Given instruction — Rewrite the lines from the one containing "perch (361, 629)" through the one containing "This document has width=952, height=1233.", putting "Where can I find" wherever "Where is" appears and leaving everything else unchanged.

Source data —
──────
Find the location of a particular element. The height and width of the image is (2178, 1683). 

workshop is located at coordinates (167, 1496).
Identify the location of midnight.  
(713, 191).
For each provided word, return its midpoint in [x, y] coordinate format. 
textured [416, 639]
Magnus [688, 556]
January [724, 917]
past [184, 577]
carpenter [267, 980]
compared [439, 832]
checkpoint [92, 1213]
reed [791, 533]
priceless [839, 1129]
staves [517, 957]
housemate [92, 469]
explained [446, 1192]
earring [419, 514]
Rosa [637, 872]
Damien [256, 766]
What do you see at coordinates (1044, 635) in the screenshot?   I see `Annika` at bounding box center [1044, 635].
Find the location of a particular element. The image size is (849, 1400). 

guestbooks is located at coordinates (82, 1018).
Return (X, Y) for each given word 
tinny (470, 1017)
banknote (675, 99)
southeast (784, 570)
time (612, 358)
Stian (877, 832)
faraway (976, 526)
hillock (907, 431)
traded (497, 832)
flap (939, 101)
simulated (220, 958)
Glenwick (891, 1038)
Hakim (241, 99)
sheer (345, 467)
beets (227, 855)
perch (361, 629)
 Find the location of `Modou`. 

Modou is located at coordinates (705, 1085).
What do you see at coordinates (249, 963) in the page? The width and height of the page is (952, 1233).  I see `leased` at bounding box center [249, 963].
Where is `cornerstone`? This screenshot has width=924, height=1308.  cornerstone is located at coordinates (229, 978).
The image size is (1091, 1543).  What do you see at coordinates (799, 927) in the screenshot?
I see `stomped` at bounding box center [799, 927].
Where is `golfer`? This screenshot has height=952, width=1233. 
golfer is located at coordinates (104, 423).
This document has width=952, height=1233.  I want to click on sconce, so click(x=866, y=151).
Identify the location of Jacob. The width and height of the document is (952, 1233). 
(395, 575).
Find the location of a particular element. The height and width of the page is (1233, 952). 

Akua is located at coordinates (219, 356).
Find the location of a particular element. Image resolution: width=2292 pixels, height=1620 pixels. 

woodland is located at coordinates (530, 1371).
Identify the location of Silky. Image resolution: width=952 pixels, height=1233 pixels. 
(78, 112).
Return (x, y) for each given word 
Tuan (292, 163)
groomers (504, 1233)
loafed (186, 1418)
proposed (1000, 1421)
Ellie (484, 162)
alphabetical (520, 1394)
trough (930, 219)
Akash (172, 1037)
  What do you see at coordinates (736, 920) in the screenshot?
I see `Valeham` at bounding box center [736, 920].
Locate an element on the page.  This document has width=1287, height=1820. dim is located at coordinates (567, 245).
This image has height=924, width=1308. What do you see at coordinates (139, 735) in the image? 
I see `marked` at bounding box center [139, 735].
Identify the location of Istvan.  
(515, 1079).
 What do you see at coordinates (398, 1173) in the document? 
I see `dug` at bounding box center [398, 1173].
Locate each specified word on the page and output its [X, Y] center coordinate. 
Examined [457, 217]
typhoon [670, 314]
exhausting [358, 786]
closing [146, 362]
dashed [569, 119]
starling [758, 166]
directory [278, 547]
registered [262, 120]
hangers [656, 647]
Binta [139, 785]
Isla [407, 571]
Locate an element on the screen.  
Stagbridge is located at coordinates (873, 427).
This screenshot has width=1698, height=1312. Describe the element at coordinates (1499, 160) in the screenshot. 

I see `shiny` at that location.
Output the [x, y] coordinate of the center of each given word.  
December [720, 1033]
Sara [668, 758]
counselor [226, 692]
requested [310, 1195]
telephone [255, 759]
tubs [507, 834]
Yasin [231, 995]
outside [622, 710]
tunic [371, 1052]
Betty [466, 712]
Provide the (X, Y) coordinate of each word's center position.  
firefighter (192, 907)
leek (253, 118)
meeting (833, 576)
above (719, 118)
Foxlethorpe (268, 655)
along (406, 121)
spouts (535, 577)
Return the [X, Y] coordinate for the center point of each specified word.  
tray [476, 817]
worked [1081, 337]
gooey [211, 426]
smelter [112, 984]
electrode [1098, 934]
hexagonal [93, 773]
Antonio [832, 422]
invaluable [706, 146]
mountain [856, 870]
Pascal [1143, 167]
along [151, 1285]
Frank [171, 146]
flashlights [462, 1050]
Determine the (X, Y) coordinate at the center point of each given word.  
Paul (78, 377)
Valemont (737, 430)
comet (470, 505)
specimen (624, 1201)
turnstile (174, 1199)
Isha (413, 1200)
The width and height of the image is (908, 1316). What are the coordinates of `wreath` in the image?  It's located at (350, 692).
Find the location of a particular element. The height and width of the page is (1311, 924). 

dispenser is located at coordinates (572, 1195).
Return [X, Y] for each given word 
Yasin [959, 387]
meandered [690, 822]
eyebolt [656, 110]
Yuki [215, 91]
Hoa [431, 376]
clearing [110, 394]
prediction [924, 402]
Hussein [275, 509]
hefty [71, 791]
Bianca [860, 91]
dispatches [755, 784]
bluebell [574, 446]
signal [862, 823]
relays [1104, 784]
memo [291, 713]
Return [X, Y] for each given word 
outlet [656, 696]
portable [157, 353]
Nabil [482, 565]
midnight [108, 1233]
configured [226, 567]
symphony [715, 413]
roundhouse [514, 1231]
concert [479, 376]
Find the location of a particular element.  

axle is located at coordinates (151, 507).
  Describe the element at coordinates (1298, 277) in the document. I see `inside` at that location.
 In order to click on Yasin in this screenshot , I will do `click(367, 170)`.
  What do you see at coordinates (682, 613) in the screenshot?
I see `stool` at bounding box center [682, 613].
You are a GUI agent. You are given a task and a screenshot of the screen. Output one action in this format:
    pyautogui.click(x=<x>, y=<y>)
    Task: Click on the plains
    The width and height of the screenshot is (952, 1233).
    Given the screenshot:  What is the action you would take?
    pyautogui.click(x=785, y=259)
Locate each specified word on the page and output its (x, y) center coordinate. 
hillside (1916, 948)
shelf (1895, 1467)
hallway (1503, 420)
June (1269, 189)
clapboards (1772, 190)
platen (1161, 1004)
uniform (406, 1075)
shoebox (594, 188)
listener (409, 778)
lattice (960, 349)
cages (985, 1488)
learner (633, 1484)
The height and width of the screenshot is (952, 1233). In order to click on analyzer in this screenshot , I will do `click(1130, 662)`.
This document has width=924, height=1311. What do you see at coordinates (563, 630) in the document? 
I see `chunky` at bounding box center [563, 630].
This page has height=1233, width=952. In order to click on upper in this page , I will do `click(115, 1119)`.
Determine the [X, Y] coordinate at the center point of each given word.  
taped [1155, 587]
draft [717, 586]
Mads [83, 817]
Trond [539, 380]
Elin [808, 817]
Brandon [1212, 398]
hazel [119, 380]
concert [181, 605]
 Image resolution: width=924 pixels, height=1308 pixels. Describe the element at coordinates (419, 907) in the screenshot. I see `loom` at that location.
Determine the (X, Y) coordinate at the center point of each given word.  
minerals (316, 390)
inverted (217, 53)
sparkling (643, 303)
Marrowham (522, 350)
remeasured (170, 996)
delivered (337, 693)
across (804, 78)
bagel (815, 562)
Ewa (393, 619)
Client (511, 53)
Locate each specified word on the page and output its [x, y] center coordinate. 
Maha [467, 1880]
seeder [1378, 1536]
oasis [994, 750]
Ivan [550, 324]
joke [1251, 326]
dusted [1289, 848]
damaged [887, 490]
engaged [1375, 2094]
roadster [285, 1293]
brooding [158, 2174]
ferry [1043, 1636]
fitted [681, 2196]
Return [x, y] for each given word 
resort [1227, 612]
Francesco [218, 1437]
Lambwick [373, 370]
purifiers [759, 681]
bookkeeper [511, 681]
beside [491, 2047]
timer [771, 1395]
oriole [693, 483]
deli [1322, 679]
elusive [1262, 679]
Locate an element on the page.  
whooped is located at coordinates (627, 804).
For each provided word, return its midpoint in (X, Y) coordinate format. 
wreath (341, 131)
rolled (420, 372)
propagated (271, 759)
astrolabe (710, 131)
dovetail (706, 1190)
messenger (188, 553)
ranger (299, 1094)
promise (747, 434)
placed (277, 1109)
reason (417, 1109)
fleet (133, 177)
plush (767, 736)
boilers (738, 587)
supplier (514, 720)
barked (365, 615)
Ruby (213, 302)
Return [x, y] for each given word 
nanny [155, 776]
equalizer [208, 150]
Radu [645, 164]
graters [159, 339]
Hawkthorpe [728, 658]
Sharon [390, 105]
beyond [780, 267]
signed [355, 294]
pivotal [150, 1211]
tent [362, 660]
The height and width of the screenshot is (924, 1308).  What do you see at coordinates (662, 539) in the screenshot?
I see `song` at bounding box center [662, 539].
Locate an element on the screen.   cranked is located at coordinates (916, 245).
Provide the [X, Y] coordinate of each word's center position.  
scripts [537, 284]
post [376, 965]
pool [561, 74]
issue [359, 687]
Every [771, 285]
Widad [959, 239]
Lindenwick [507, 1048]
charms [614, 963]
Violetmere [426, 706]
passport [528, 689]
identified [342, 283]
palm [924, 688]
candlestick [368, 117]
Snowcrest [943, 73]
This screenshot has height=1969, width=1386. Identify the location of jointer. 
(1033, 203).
──────
Correct response —
perch (361, 629)
 Find the location of `Modou`. 

Modou is located at coordinates (705, 1085).
What do you see at coordinates (249, 963) in the page? The width and height of the page is (952, 1233).  I see `leased` at bounding box center [249, 963].
Where can I find `cornerstone`? This screenshot has width=924, height=1308.  cornerstone is located at coordinates (229, 978).
The image size is (1091, 1543).  What do you see at coordinates (799, 927) in the screenshot?
I see `stomped` at bounding box center [799, 927].
Where can I find `golfer`? This screenshot has height=952, width=1233. 
golfer is located at coordinates (104, 423).
This document has width=952, height=1233.  I want to click on sconce, so click(x=866, y=151).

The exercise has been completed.